» **Exercise prompt**
Your task is to copy the listing exactly, with the pictures left out.

» **Data provided**
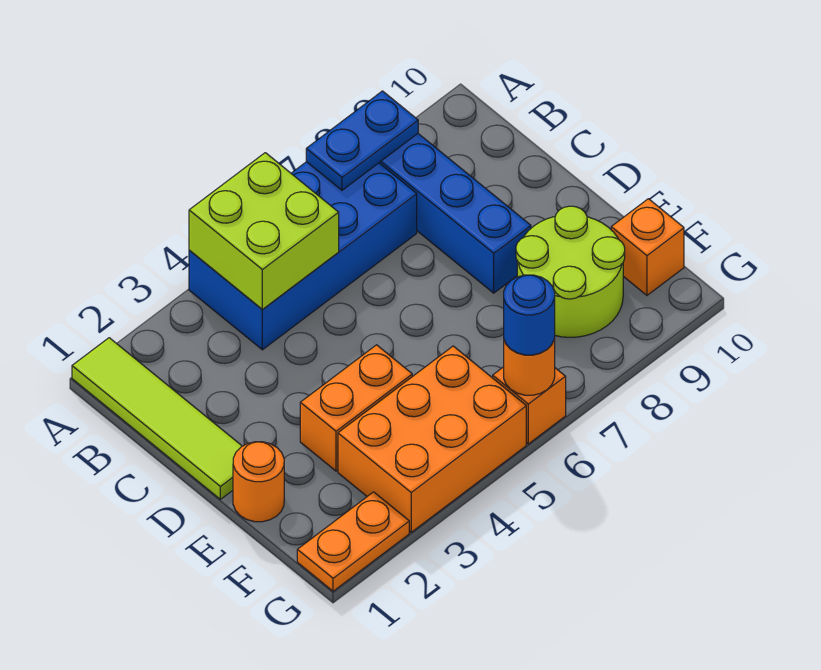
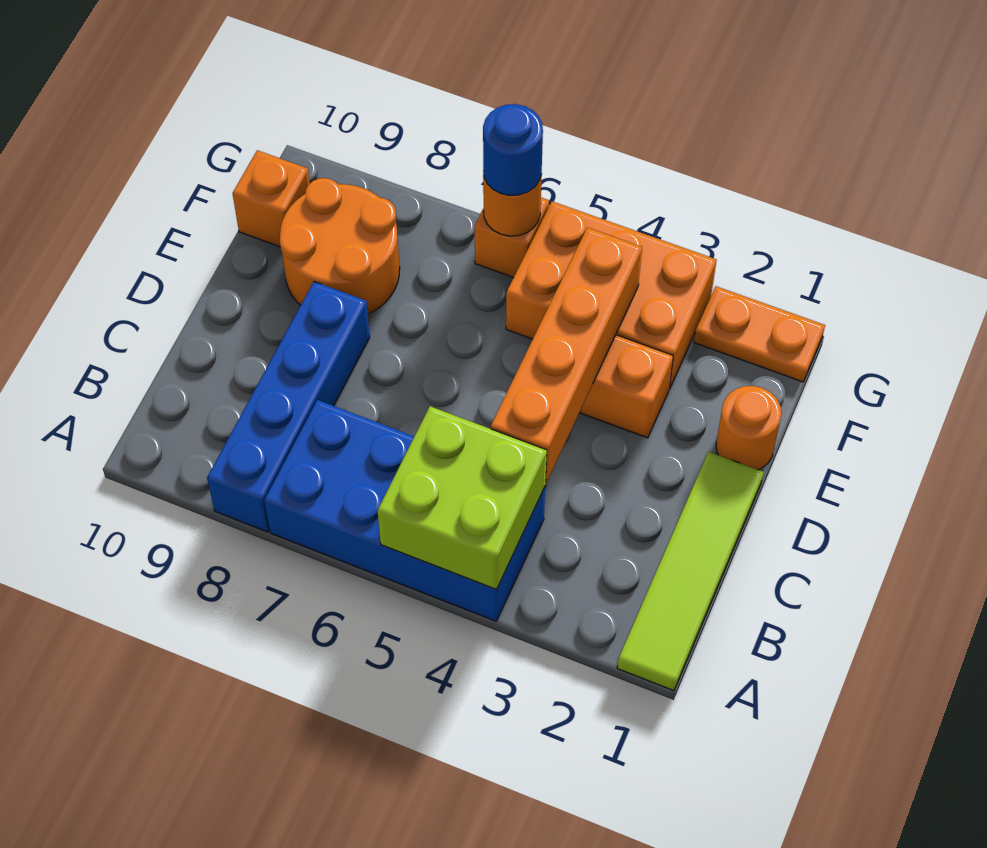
blue plate A7:A8 level 2 -> none
none -> orange brick C4:F4 level 2
lime round brick E8:F9 level 1 -> orange round brick E8:F9 level 1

» **Answer section**
blue plate A7:A8 level 2 -> none
none -> orange brick C4:F4 level 2
lime round brick E8:F9 level 1 -> orange round brick E8:F9 level 1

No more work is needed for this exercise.